▶ **EXERCISE AIM**: Each line from the one holding "black cube: 13 -> 10" to the last line of the listing must be set down exactly. No pictures are to be included.

:: ENTRIES PROVIDED

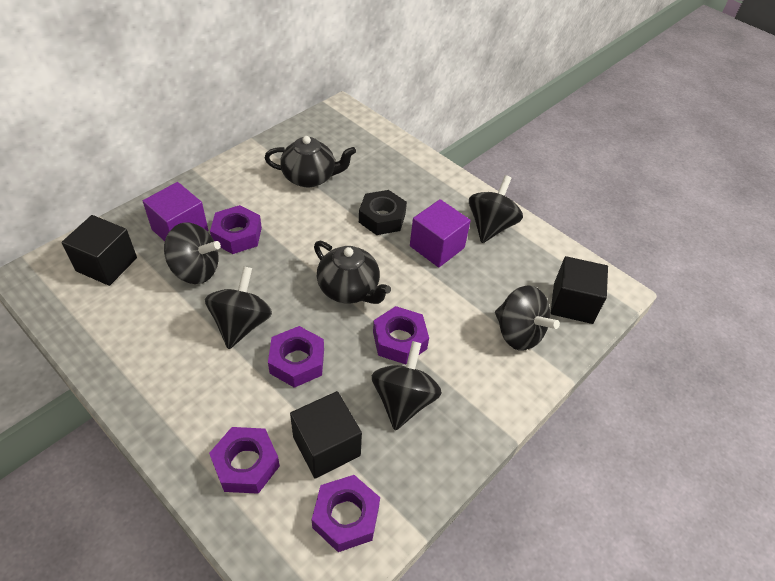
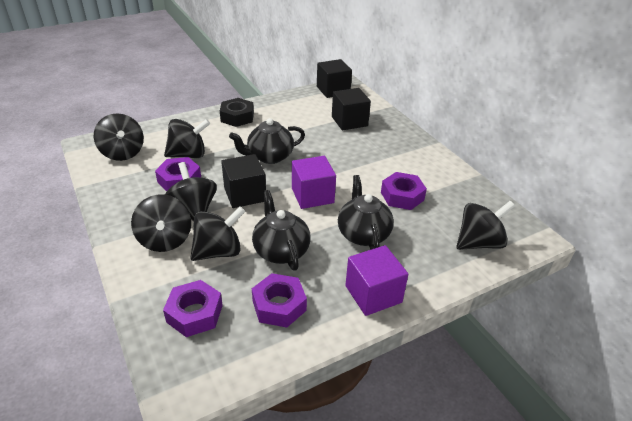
black spinning top: 5 -> 6
black teapot: 2 -> 3
purple nut: 5 -> 4

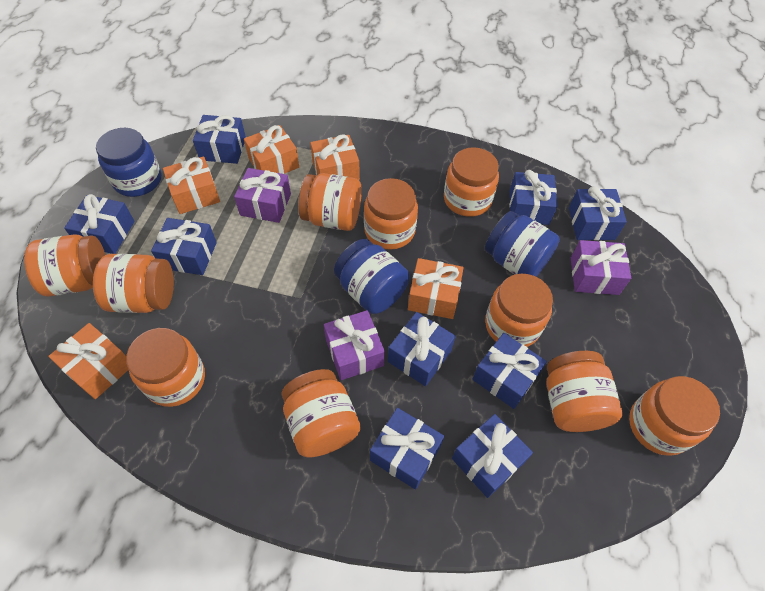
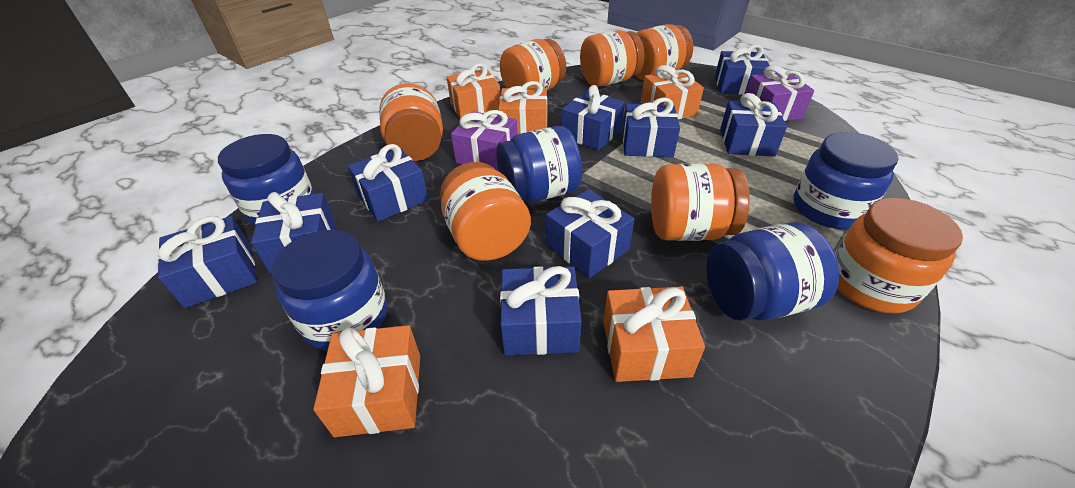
blue jar: 3 -> 5
orange jar: 10 -> 7
purple gift: 3 -> 2

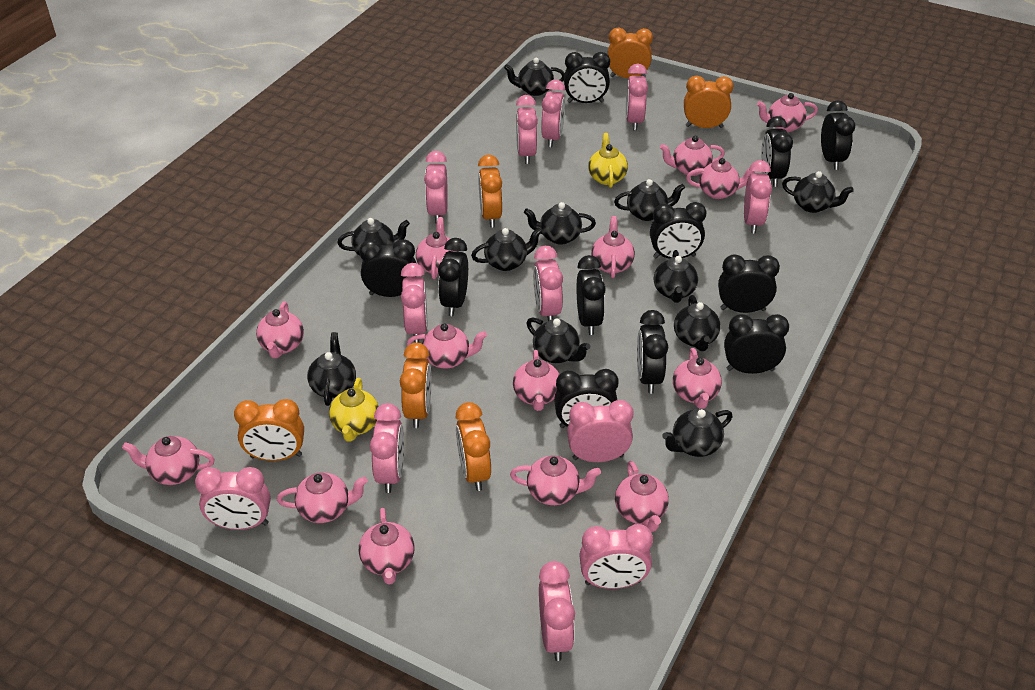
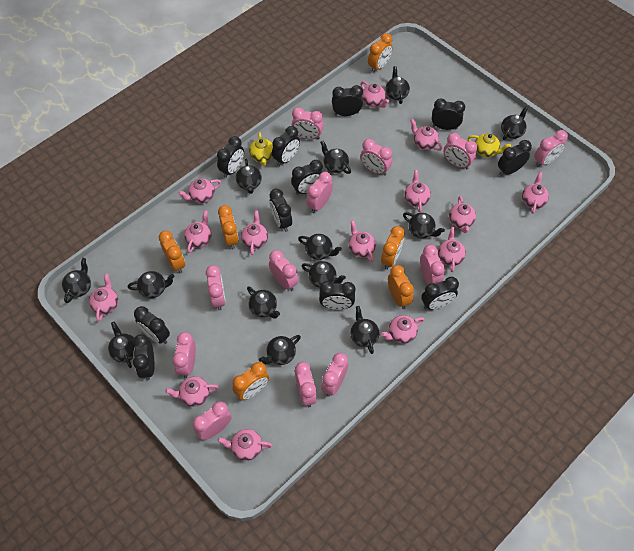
black teapot: 11 -> 13

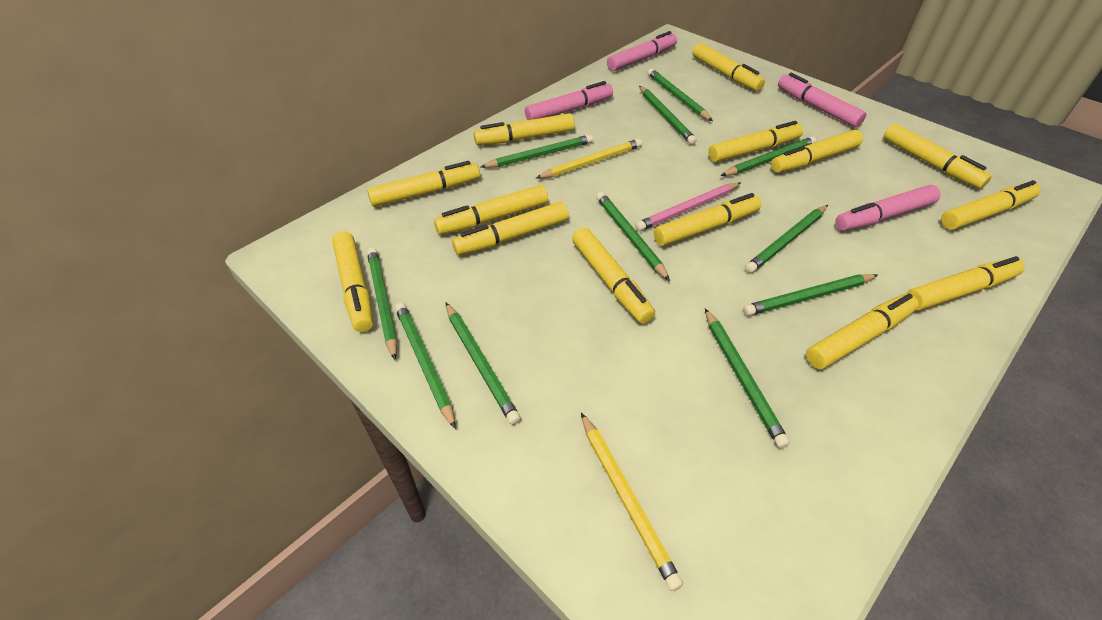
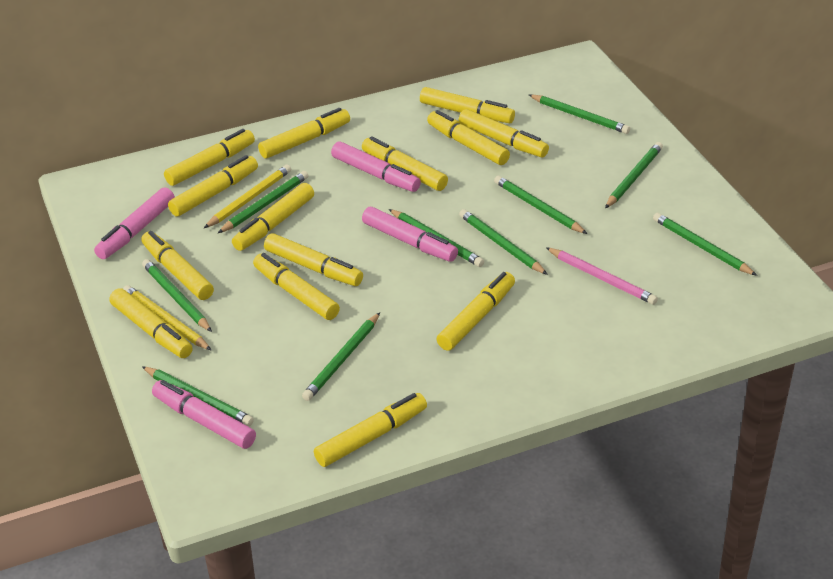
green pencil: 11 -> 10

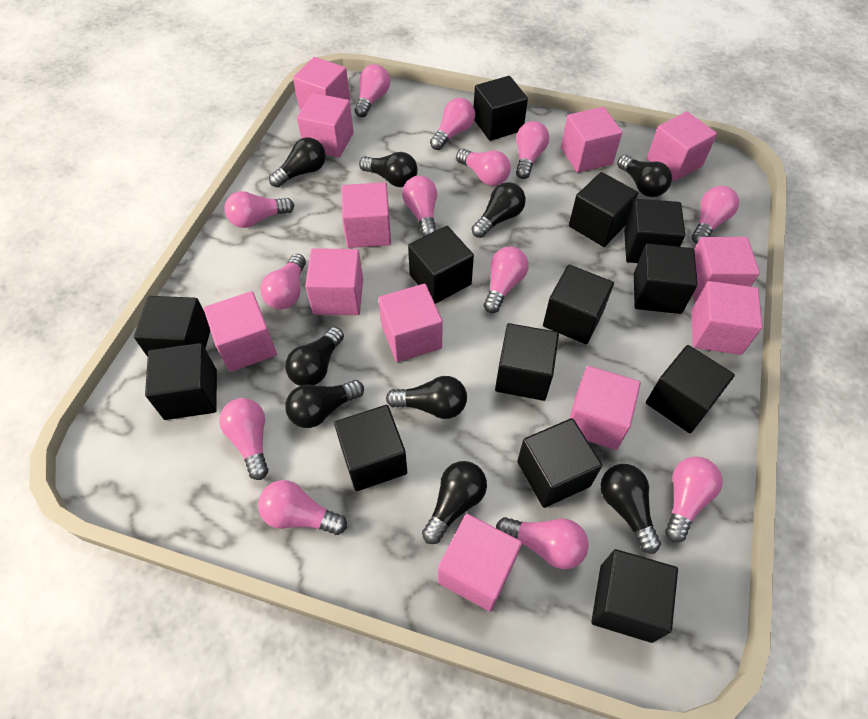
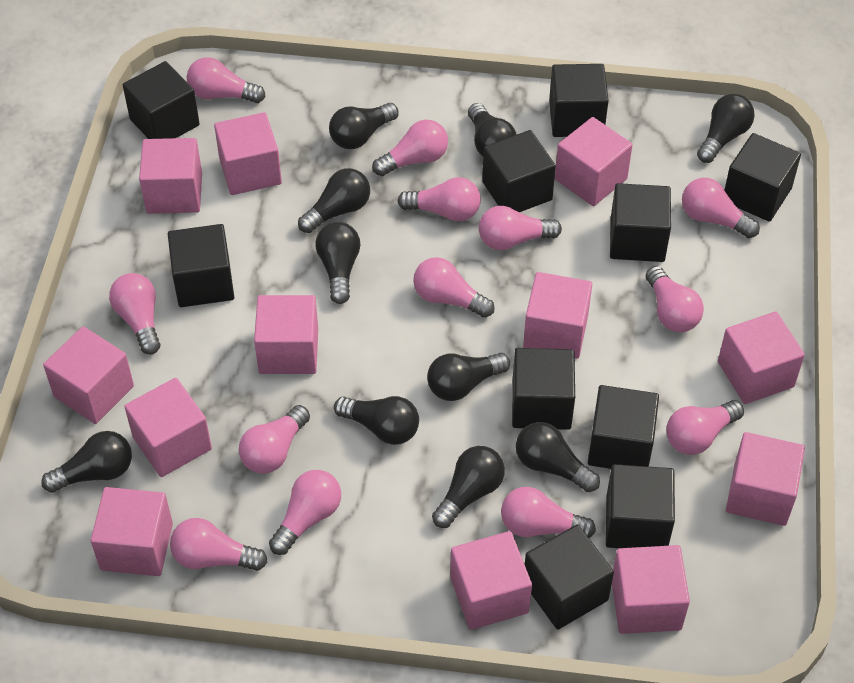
black cube: 13 -> 10
black light bulb: 9 -> 10

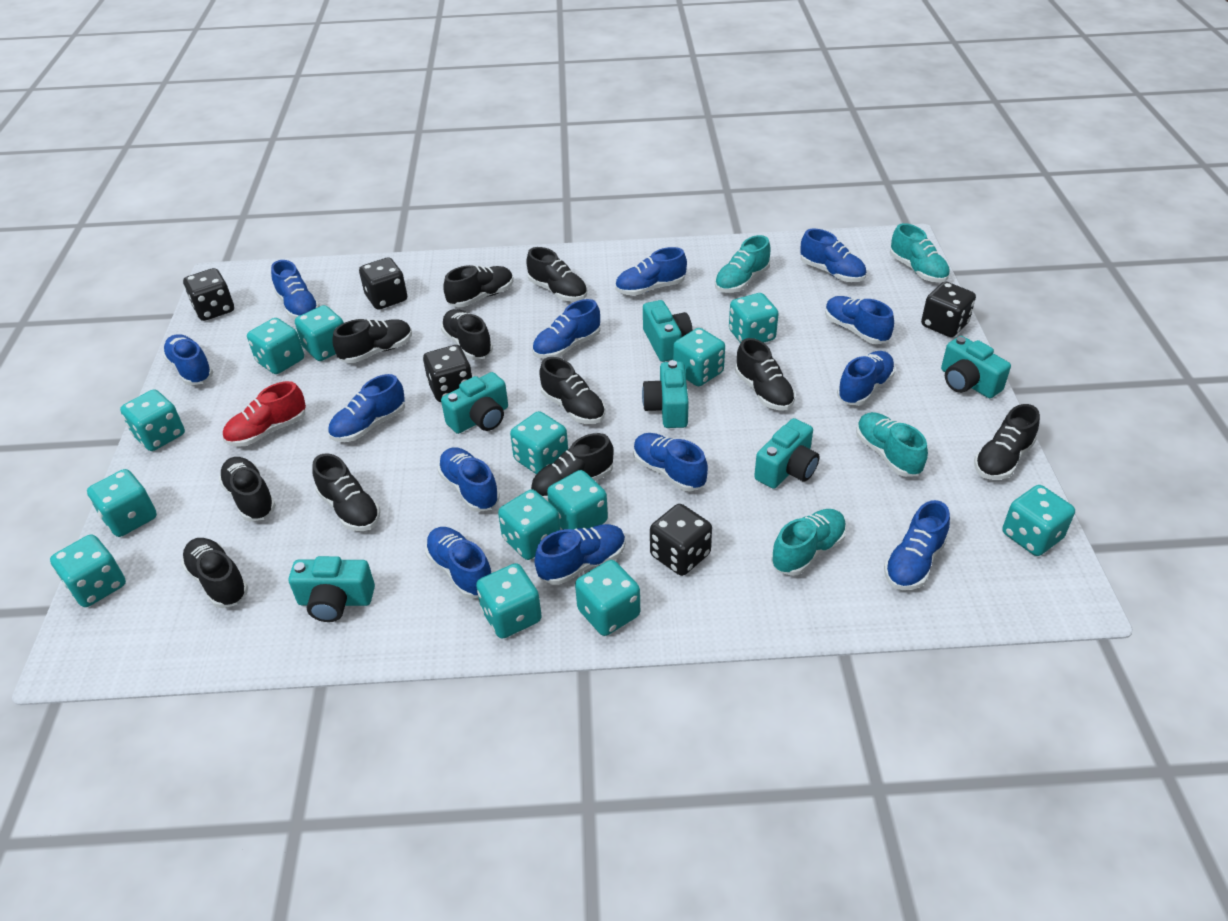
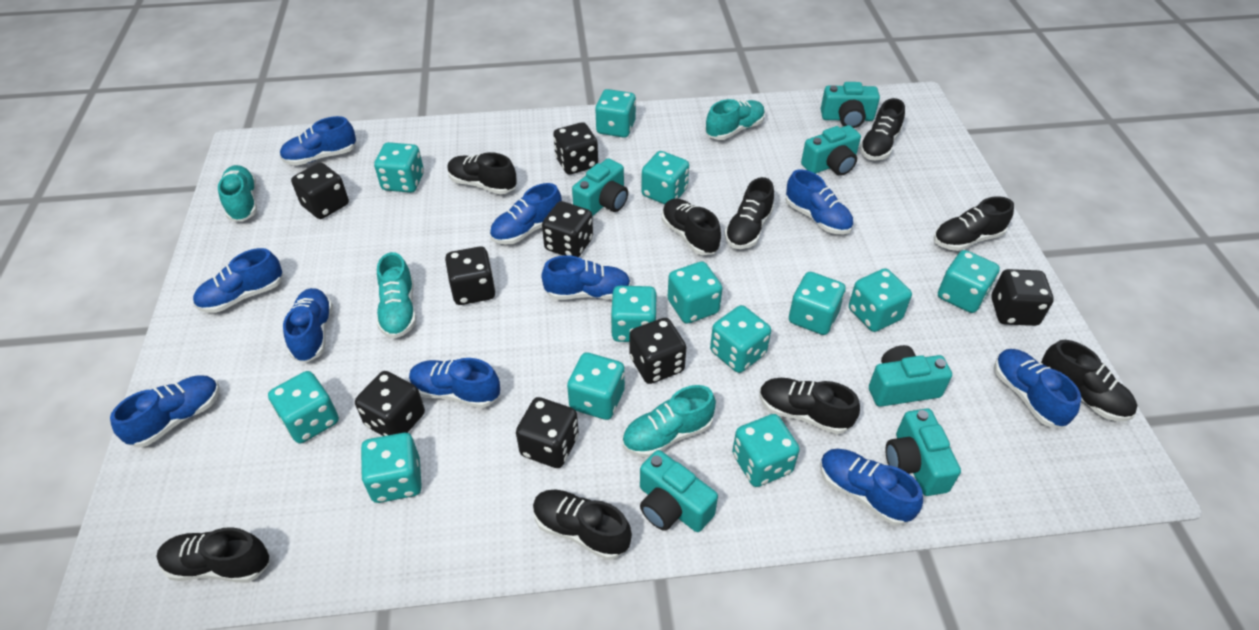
black dice: 5 -> 8
black shoe: 11 -> 9
blue shoe: 13 -> 10
red shoe: 1 -> 0

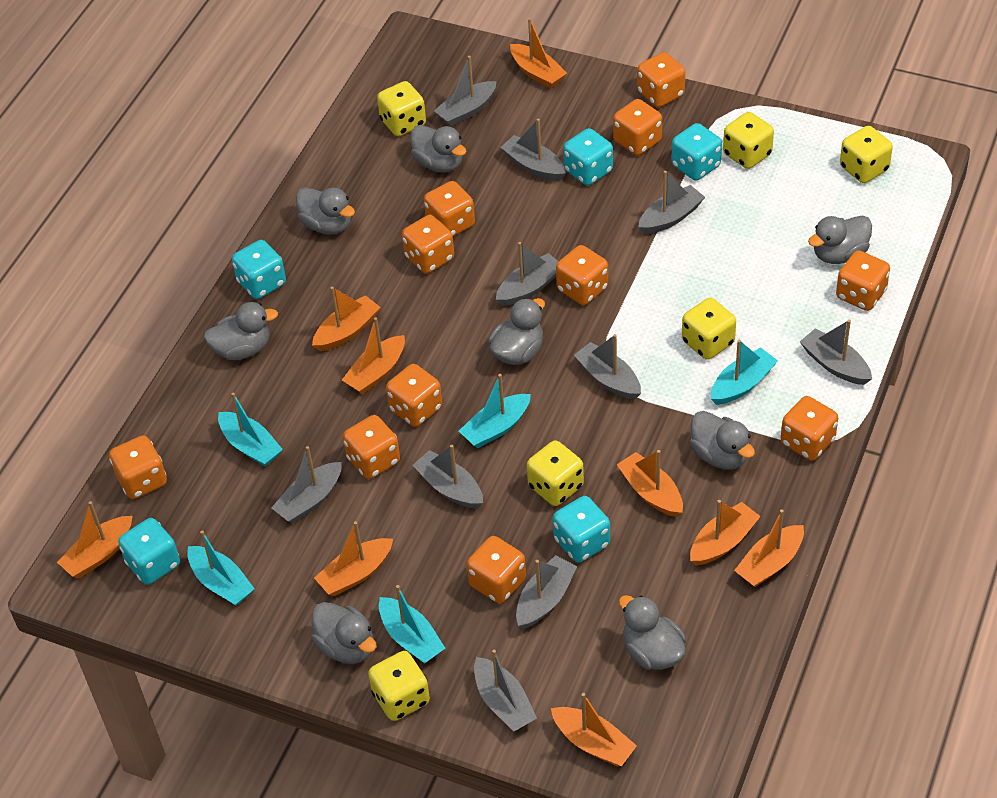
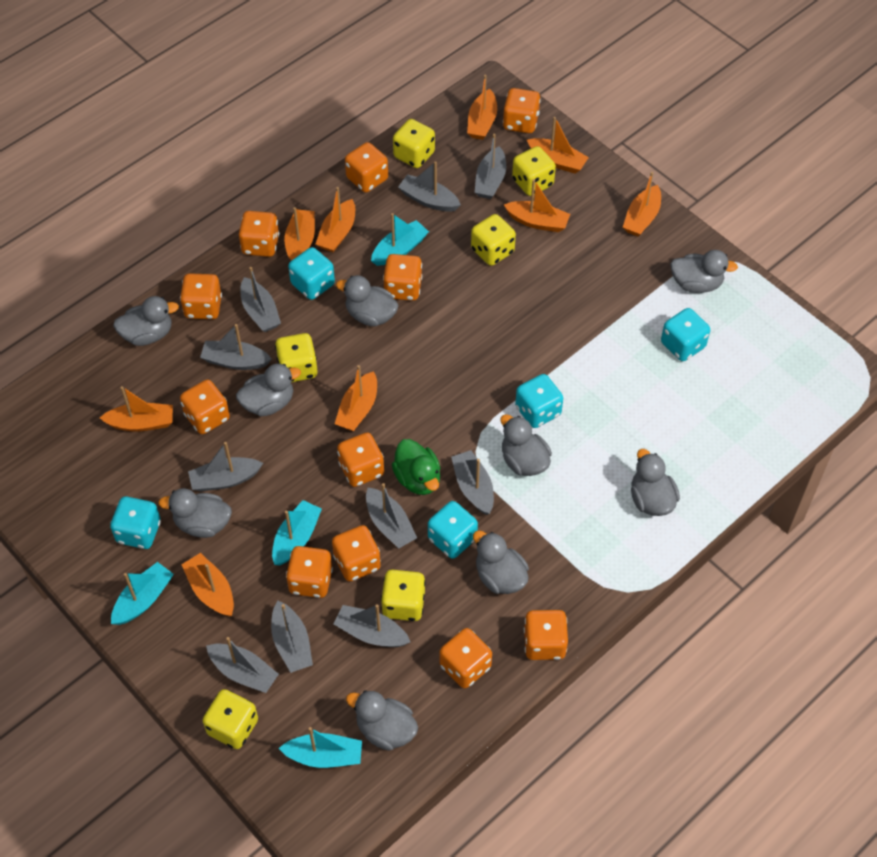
green duck: 0 -> 1
grey duck: 8 -> 9
turquoise boat: 5 -> 4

::::

▶ **FINISHED TASK**:
black cube: 13 -> 10
black light bulb: 9 -> 10

black dice: 5 -> 8
black shoe: 11 -> 9
blue shoe: 13 -> 10
red shoe: 1 -> 0

green duck: 0 -> 1
grey duck: 8 -> 9
turquoise boat: 5 -> 4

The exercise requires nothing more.